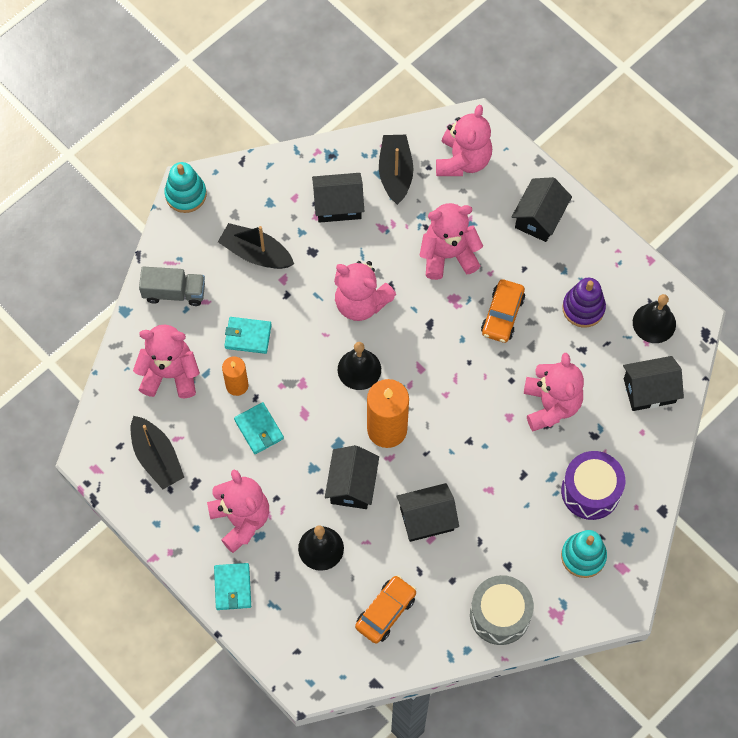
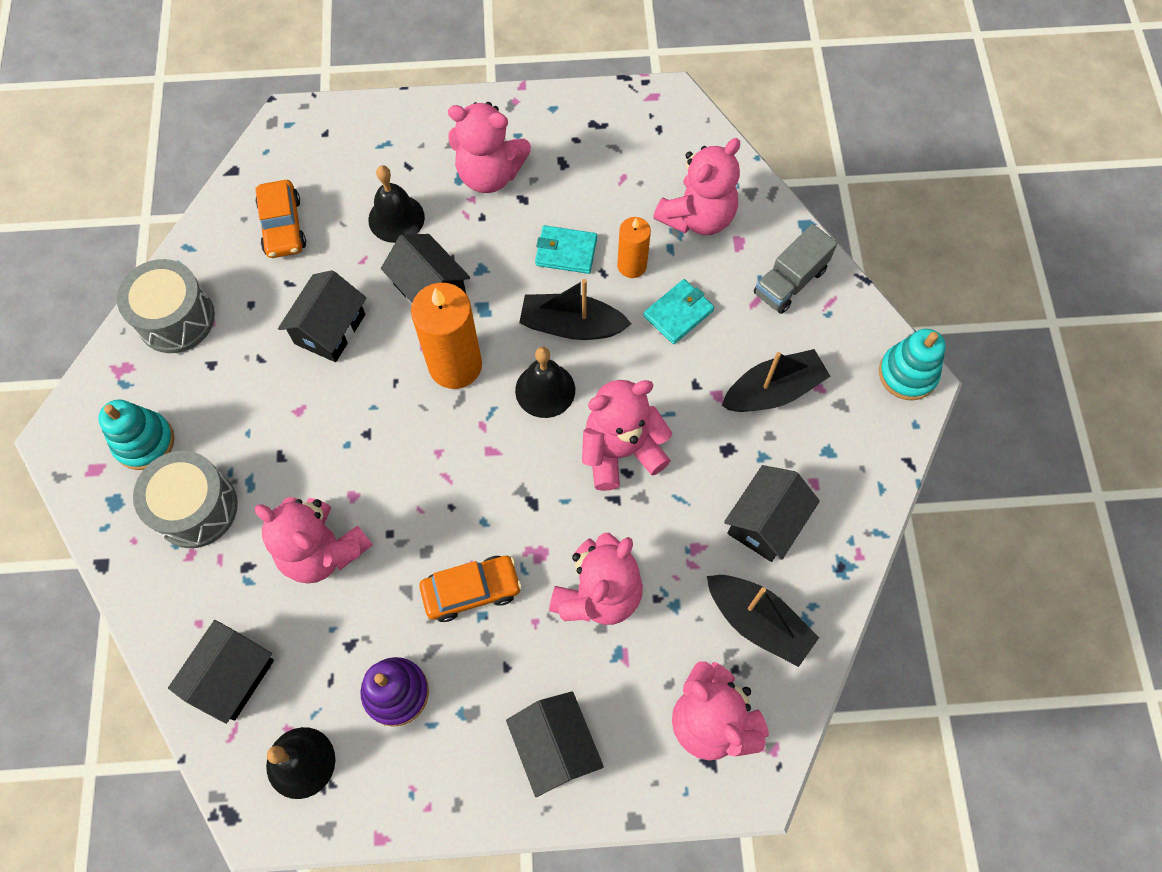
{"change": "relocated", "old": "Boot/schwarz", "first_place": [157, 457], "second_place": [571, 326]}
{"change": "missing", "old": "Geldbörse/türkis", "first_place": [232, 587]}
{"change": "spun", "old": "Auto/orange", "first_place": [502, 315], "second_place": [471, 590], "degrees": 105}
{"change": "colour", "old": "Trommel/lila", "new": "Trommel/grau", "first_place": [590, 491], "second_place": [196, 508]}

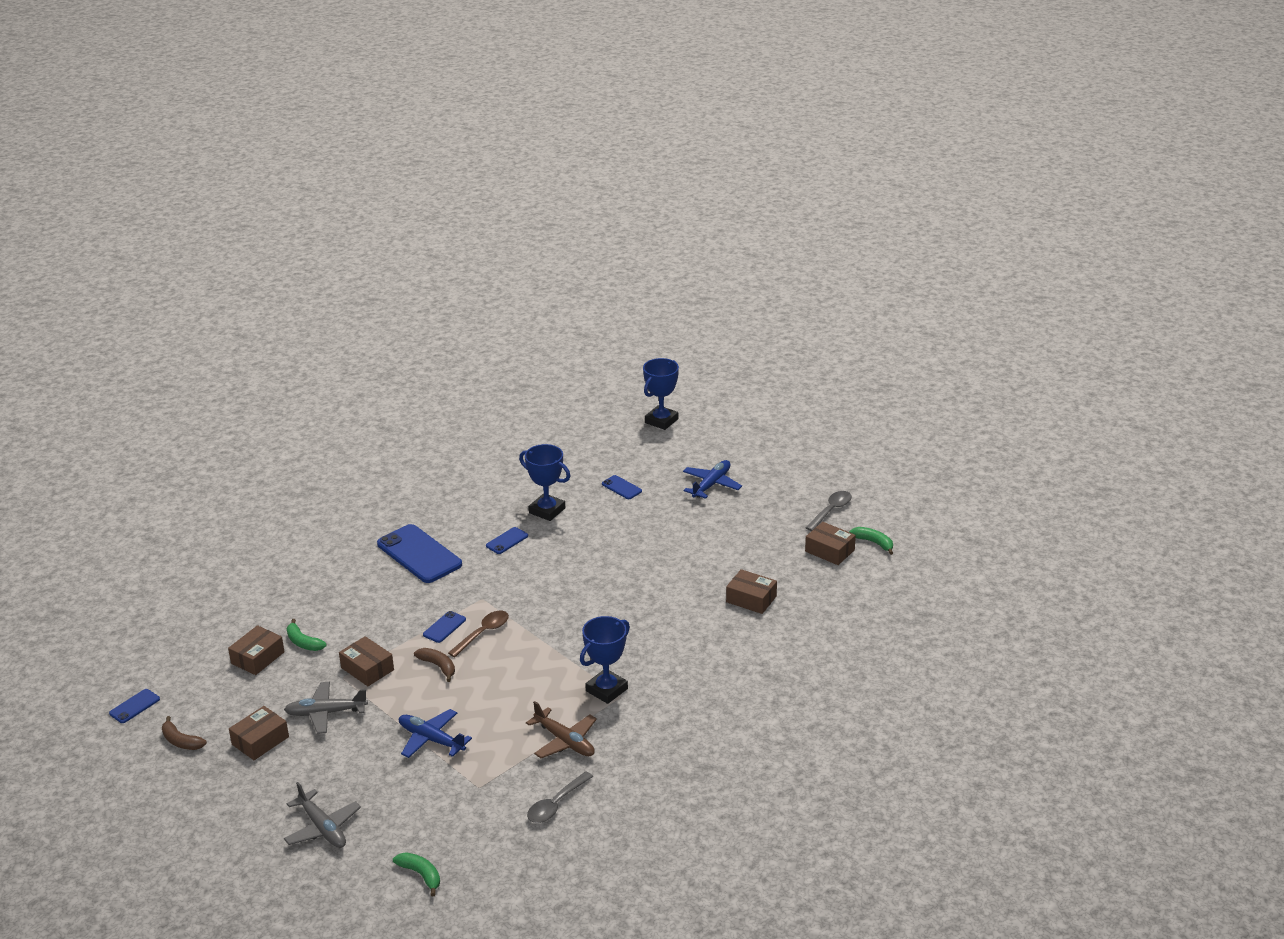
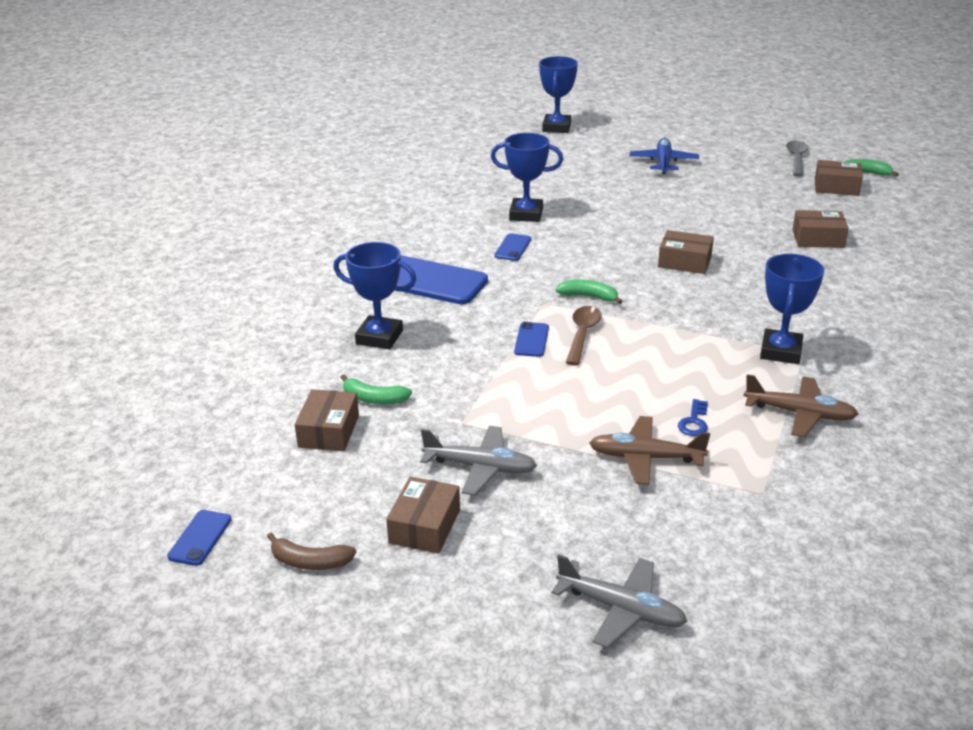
{"change": "spun", "old": "Flugzeug/grau", "first_place": [325, 713], "second_place": [480, 467], "degrees": -135}
{"change": "relocated", "old": "Schachtel/braun", "first_place": [367, 669], "second_place": [684, 262]}
{"change": "relocated", "old": "Banane/grün", "first_place": [421, 875], "second_place": [589, 297]}
{"change": "colour", "old": "Flugzeug/blau", "new": "Flugzeug/braun", "first_place": [431, 739], "second_place": [645, 458]}
{"change": "missing", "old": "Banane/braun", "first_place": [438, 666]}
{"change": "missing", "old": "Löffel/grau", "first_place": [556, 804]}
{"change": "missing", "old": "Handy/blau", "first_place": [621, 487]}
{"change": "appeared", "new": "Pokal/blau", "second_place": [379, 337]}
{"change": "appeared", "new": "Schlüssel/blau", "second_place": [694, 422]}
^^^^^^^^^^^^^^^^
» **Problem to solve**: Give back the material above exactly, without pictures.

» **Answer box**:
{"change": "relocated", "old": "Boot/schwarz", "first_place": [157, 457], "second_place": [571, 326]}
{"change": "missing", "old": "Geldbörse/türkis", "first_place": [232, 587]}
{"change": "spun", "old": "Auto/orange", "first_place": [502, 315], "second_place": [471, 590], "degrees": 105}
{"change": "colour", "old": "Trommel/lila", "new": "Trommel/grau", "first_place": [590, 491], "second_place": [196, 508]}

{"change": "spun", "old": "Flugzeug/grau", "first_place": [325, 713], "second_place": [480, 467], "degrees": -135}
{"change": "relocated", "old": "Schachtel/braun", "first_place": [367, 669], "second_place": [684, 262]}
{"change": "relocated", "old": "Banane/grün", "first_place": [421, 875], "second_place": [589, 297]}
{"change": "colour", "old": "Flugzeug/blau", "new": "Flugzeug/braun", "first_place": [431, 739], "second_place": [645, 458]}
{"change": "missing", "old": "Banane/braun", "first_place": [438, 666]}
{"change": "missing", "old": "Löffel/grau", "first_place": [556, 804]}
{"change": "missing", "old": "Handy/blau", "first_place": [621, 487]}
{"change": "appeared", "new": "Pokal/blau", "second_place": [379, 337]}
{"change": "appeared", "new": "Schlüssel/blau", "second_place": [694, 422]}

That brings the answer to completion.